DESCRIPTION OF THE TASK: Your task is to copy the stretch of lines in the records below that begins with the line containing "Winavo: [841,324,887,370] ->" and ends with the line containing "Winavo: [782,392,827,438] ->", exactly as written, with nothing added.

[[ SOURCE MATERIAL, beginning ]]

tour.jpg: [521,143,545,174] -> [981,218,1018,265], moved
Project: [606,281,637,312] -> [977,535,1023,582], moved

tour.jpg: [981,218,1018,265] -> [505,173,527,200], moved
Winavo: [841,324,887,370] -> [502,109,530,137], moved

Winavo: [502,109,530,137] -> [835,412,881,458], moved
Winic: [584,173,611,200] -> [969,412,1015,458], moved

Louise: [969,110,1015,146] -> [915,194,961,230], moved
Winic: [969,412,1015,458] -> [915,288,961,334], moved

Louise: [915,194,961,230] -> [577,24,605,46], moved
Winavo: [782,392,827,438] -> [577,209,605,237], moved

[[ SOURCE MATERIAL, end ]]
[[ SOURCE MATERIAL, beginning ]]

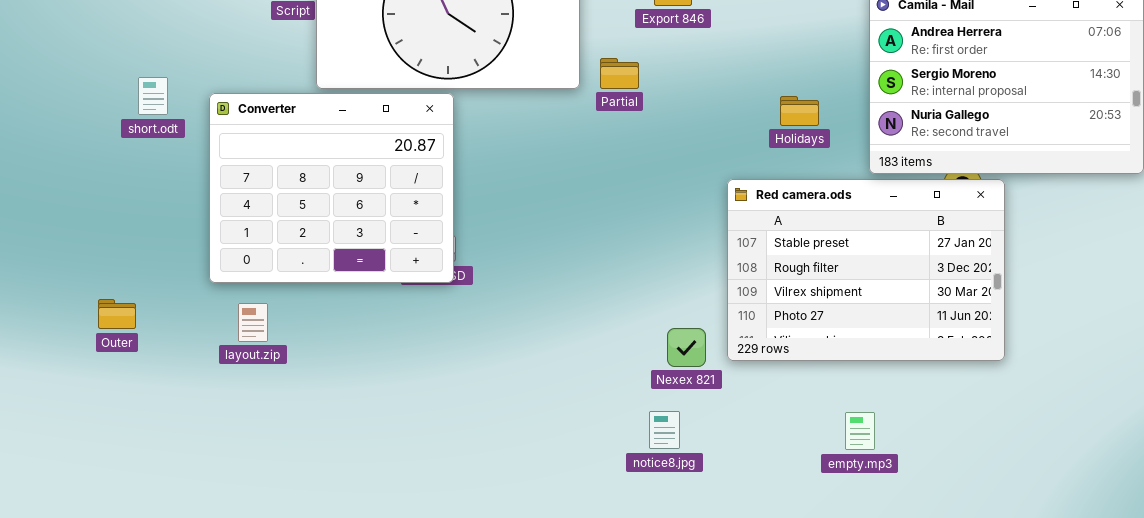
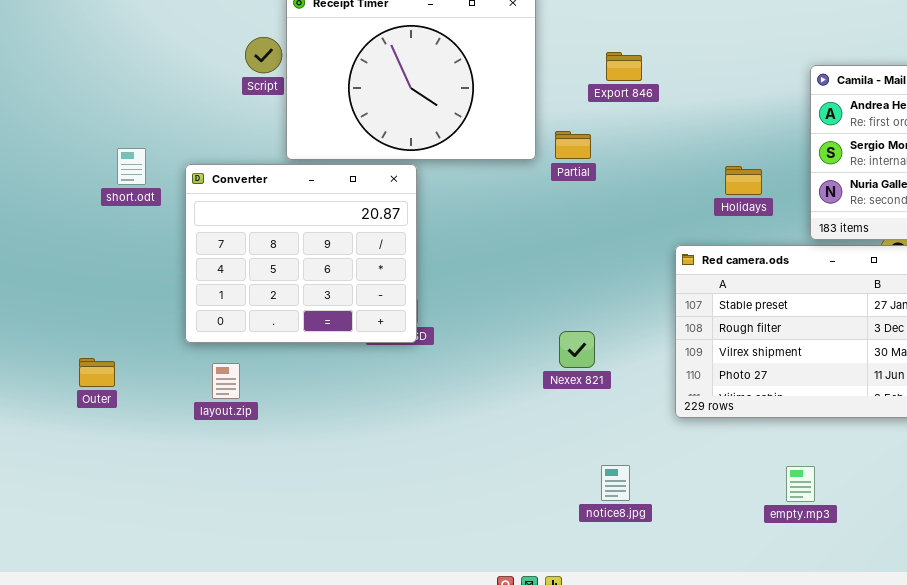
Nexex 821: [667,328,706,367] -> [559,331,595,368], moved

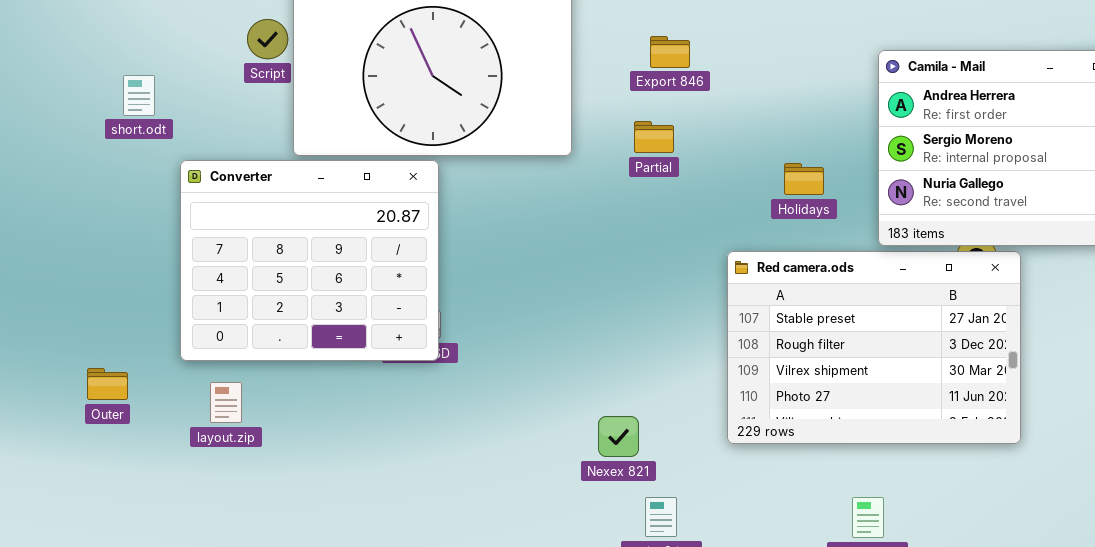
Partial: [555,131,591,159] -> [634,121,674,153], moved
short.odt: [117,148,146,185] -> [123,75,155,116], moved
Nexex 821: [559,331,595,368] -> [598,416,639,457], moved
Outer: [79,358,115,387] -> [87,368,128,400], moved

[[ SOURCE MATERIAL, end ]]

RESPONSE TO THE EXERCISE:
Winavo: [841,324,887,370] -> [502,109,530,137], moved

Winavo: [502,109,530,137] -> [835,412,881,458], moved
Winic: [584,173,611,200] -> [969,412,1015,458], moved

Louise: [969,110,1015,146] -> [915,194,961,230], moved
Winic: [969,412,1015,458] -> [915,288,961,334], moved

Louise: [915,194,961,230] -> [577,24,605,46], moved
Winavo: [782,392,827,438] -> [577,209,605,237], moved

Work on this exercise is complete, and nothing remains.